### WHAT IS NEEDED
Without including the pictures, copy out every line below.

### AVAILABLE DATA

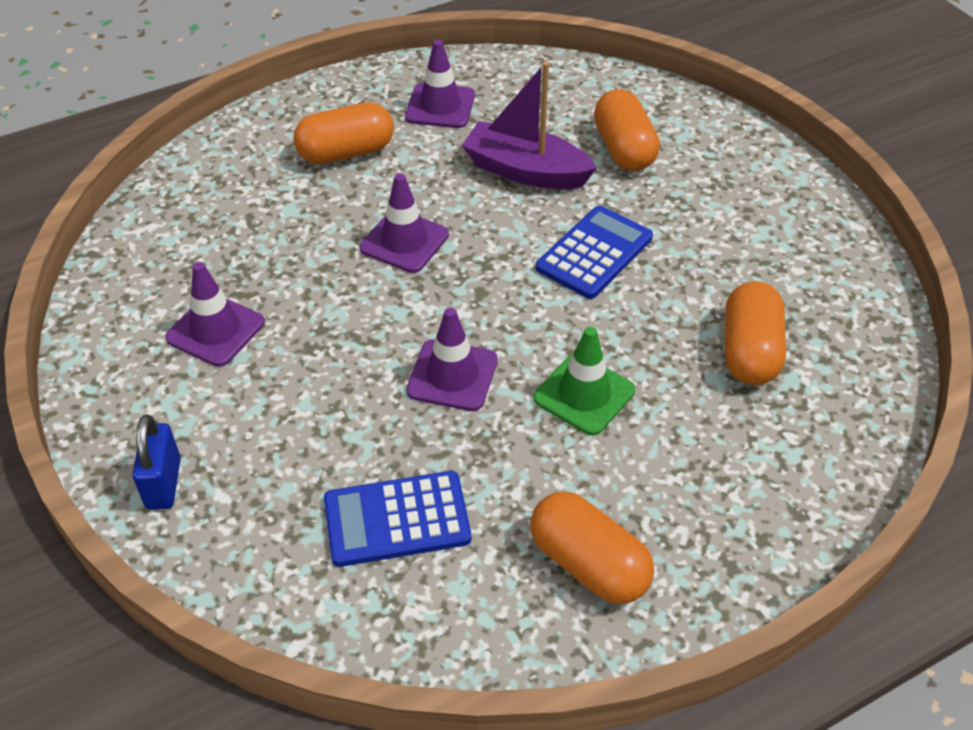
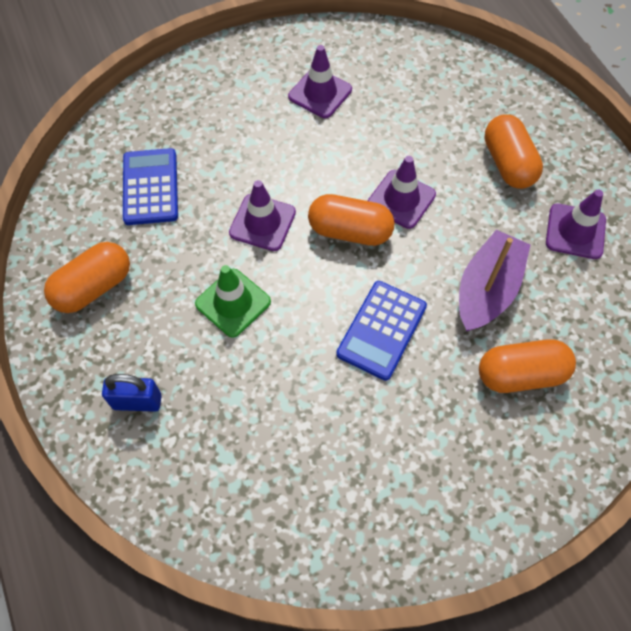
camera: 95 degrees right, 15 degrees up
(164, 484) = (200, 76): blue padlock -> blue padlock (137, 402)
(594, 253) = (381, 330): blue calculator -> blue calculator turned 75 degrees clockwise
(749, 351) = (259, 429): orange capsule -> orange capsule (350, 231)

### REPLY
camera: 95 degrees right, 15 degrees up
(164, 484) = (200, 76): blue padlock -> blue padlock (137, 402)
(594, 253) = (381, 330): blue calculator -> blue calculator turned 75 degrees clockwise
(749, 351) = (259, 429): orange capsule -> orange capsule (350, 231)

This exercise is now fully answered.